### Data supplied

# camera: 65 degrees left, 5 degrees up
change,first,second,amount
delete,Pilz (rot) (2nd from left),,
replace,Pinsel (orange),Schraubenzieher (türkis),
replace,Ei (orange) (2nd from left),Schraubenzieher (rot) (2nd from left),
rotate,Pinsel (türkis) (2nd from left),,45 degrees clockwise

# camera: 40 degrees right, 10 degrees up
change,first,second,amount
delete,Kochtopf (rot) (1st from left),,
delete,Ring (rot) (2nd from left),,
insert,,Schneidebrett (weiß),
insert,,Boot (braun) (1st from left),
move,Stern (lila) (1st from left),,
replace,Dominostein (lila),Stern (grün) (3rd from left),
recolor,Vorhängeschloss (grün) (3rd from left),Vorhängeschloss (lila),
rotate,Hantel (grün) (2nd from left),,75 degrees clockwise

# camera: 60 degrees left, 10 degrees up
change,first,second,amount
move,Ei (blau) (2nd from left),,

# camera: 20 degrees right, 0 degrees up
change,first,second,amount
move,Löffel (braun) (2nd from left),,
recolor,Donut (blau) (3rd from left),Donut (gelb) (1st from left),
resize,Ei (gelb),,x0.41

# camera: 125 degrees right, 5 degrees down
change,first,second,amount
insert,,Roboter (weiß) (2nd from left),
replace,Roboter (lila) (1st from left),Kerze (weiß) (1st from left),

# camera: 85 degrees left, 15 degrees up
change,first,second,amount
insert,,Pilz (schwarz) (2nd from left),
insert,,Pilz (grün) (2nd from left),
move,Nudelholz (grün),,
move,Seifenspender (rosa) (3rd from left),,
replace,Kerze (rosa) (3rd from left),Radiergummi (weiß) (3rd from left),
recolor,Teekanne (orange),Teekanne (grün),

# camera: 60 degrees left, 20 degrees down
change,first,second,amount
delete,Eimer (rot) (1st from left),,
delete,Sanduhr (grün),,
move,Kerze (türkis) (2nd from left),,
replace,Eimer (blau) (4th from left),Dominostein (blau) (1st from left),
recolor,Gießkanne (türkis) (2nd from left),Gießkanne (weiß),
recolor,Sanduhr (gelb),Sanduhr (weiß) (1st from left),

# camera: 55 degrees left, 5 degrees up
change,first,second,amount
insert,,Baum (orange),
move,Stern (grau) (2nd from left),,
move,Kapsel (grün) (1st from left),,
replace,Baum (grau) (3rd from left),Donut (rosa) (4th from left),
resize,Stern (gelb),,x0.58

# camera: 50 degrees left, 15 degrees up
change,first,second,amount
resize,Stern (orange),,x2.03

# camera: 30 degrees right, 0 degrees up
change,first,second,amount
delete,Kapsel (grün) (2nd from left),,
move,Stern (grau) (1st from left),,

### What the exercise asks
Report every line from the listing above where the string "Schraubenzieher" can be found.

### Result of the exercise
replace,Pinsel (orange),Schraubenzieher (türkis),
replace,Ei (orange) (2nd from left),Schraubenzieher (rot) (2nd from left),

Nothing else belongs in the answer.